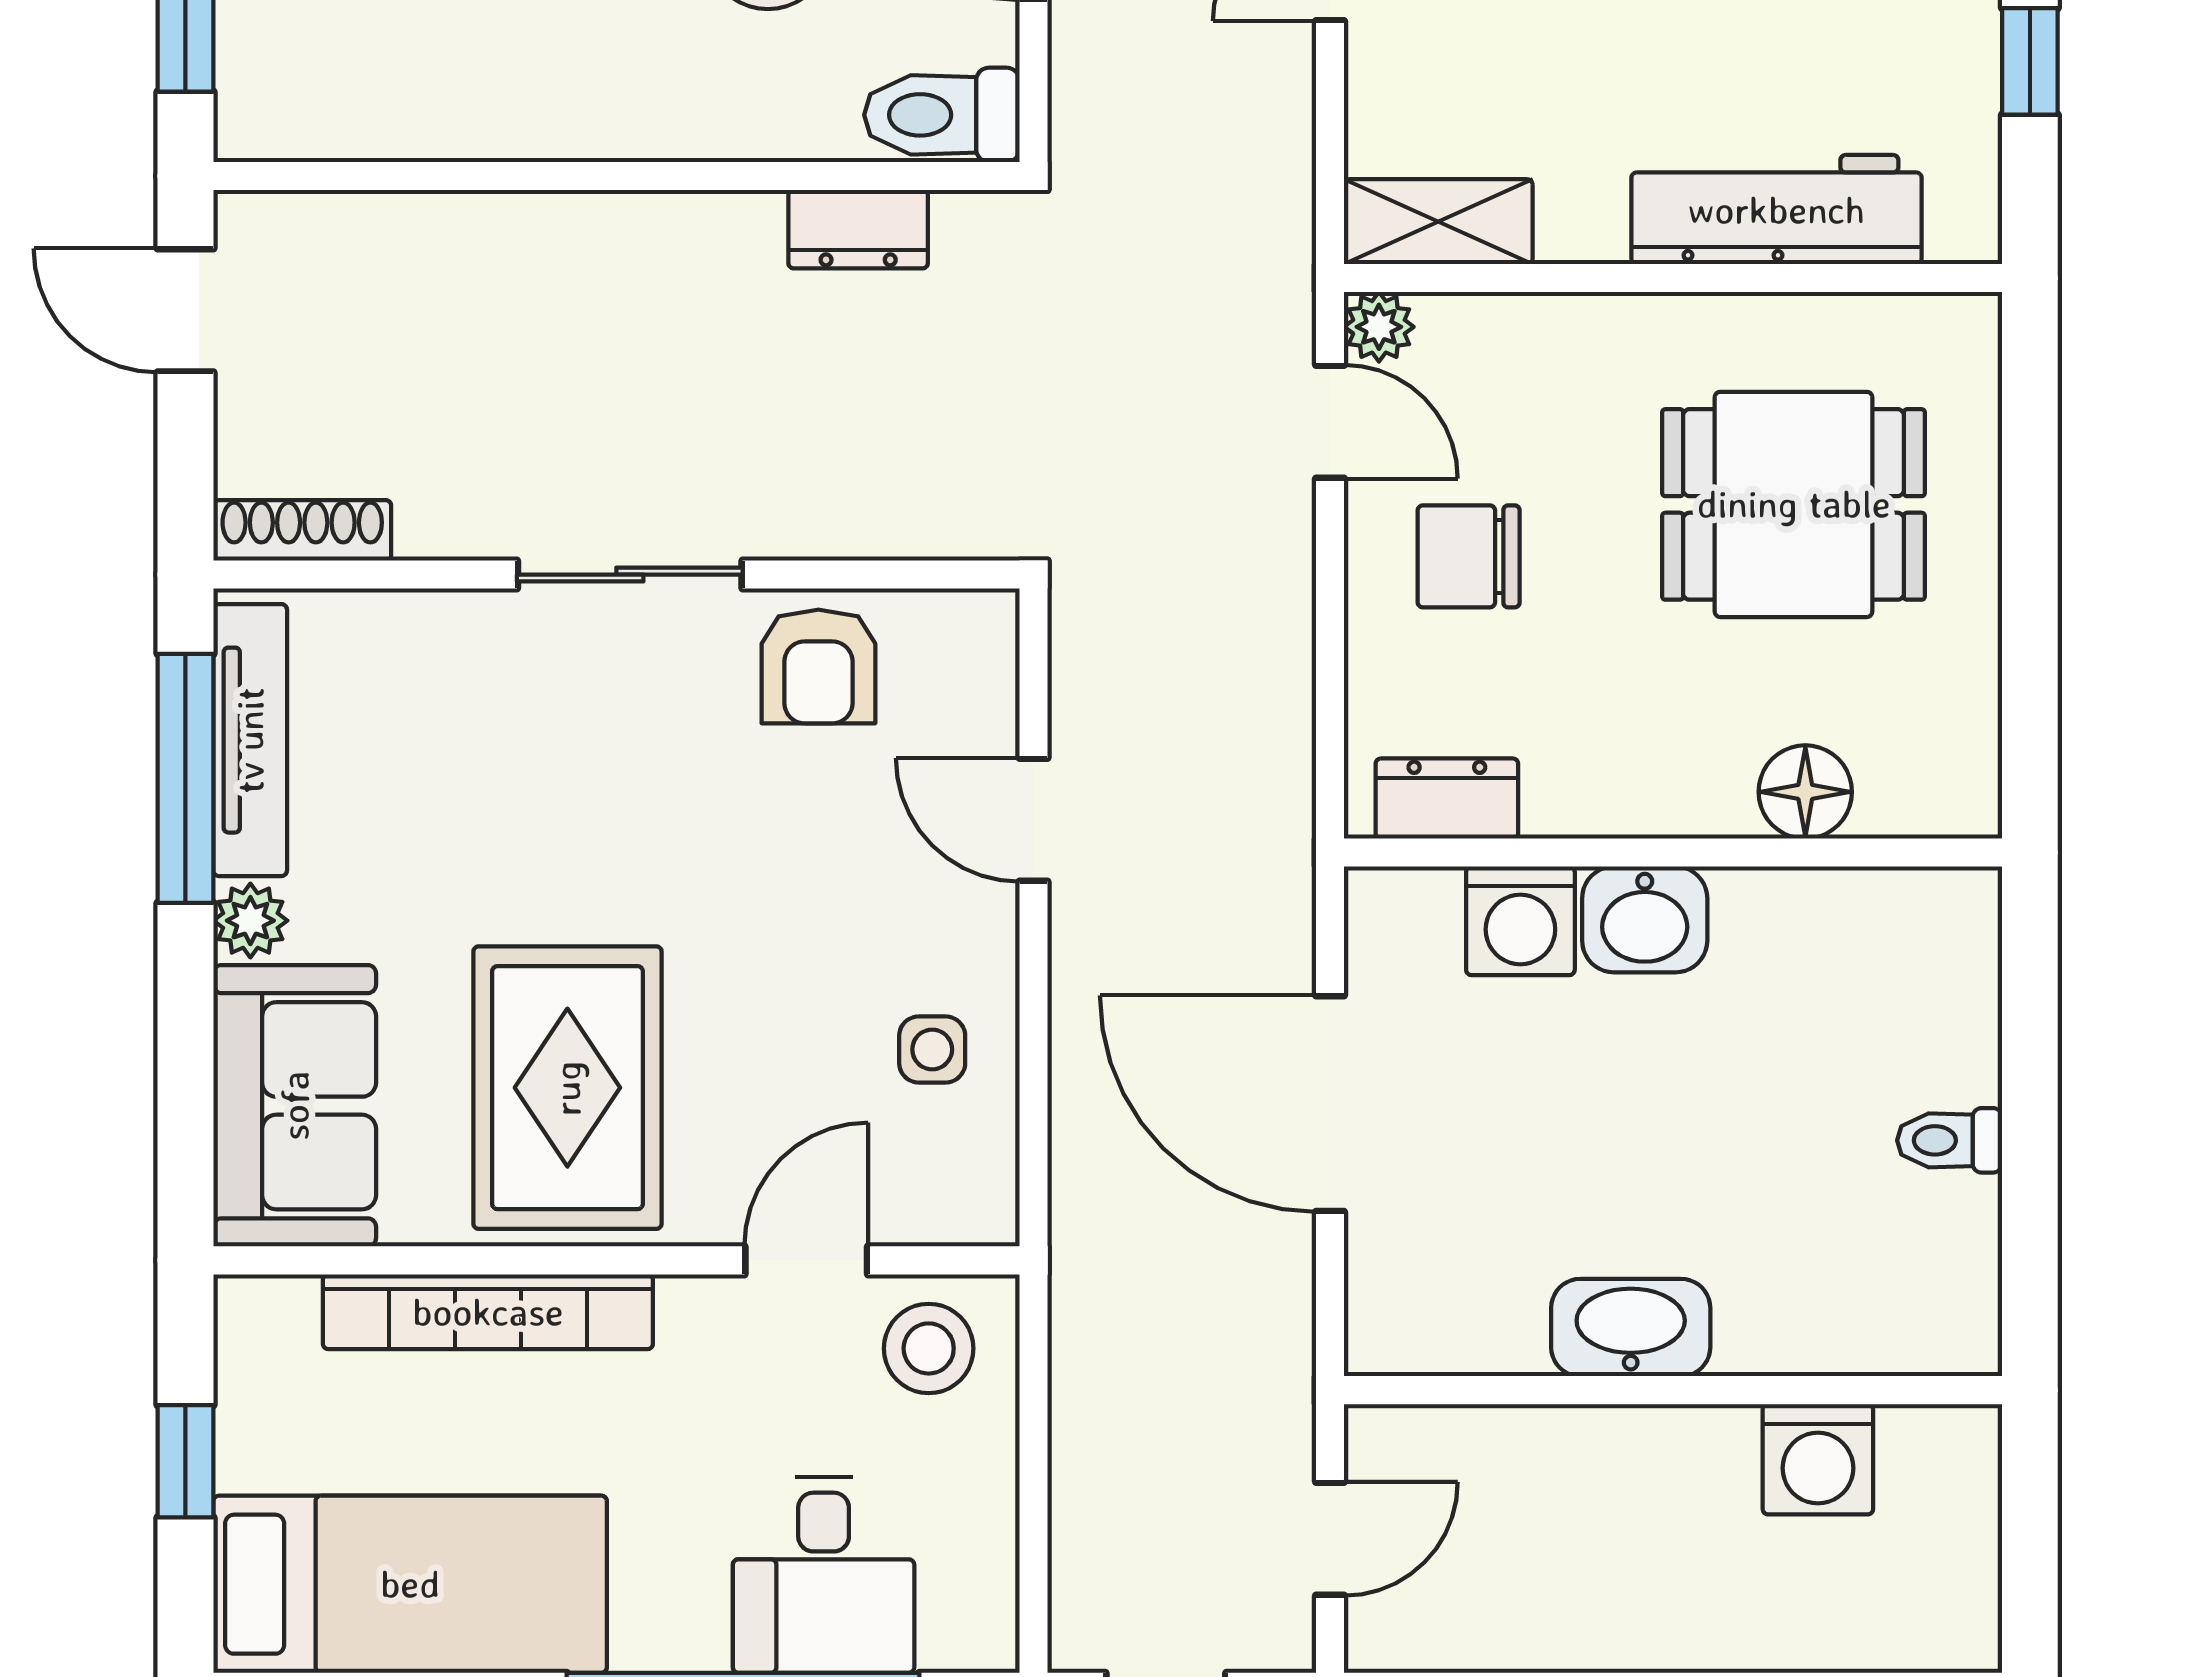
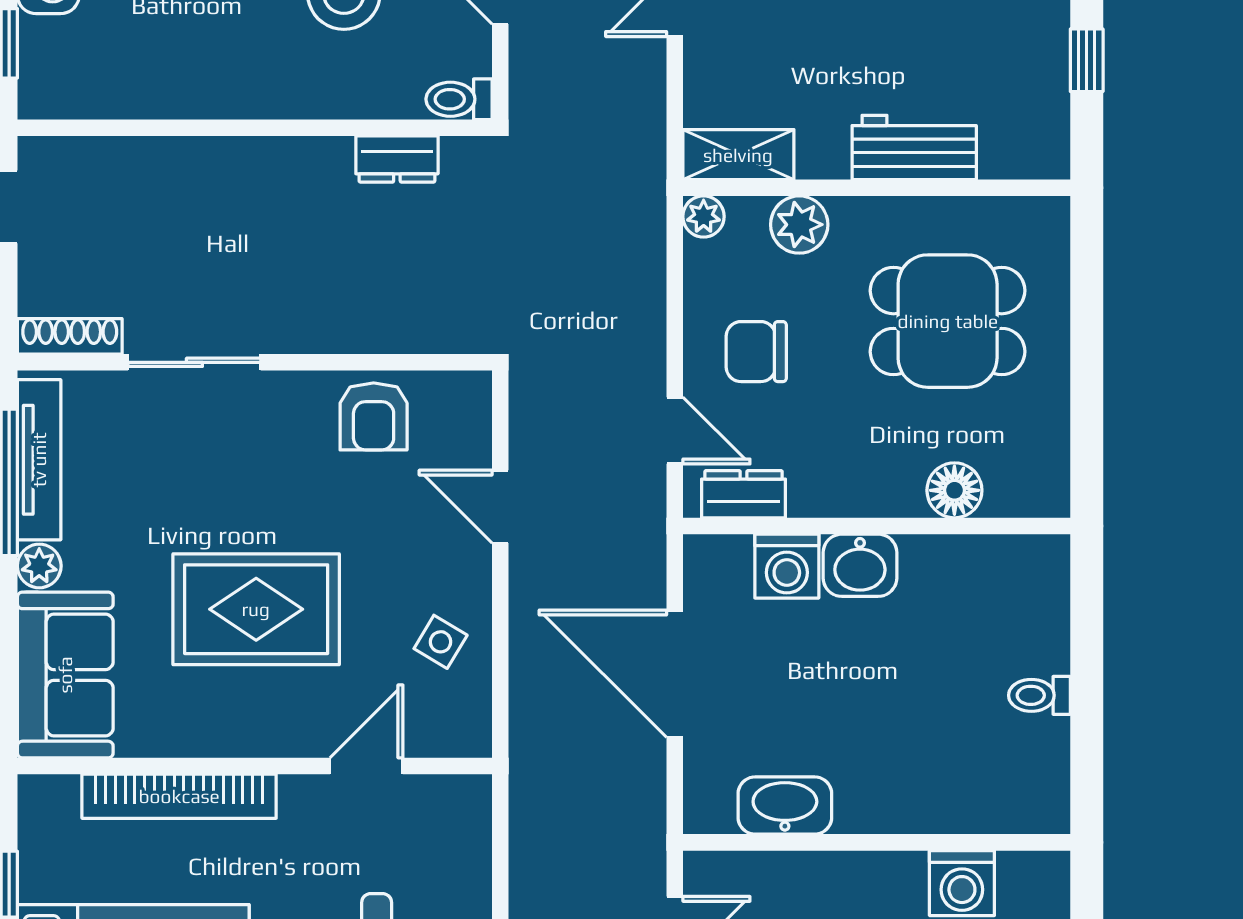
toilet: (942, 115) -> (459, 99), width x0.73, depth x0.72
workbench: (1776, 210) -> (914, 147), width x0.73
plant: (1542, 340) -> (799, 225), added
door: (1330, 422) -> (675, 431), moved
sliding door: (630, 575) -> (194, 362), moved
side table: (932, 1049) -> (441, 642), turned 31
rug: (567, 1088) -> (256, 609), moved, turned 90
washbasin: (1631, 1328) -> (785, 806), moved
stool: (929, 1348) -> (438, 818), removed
...
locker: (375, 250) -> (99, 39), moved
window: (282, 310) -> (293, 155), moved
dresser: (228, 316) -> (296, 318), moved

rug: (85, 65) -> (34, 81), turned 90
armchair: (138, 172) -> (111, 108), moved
==
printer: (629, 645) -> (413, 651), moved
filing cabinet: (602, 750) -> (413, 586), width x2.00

▶ [Description of the task]:
If a line in the records above contains the string "door", copy that line out.

▶ [Response to the exercise]:
door: (1330, 422) -> (675, 431), moved
sliding door: (630, 575) -> (194, 362), moved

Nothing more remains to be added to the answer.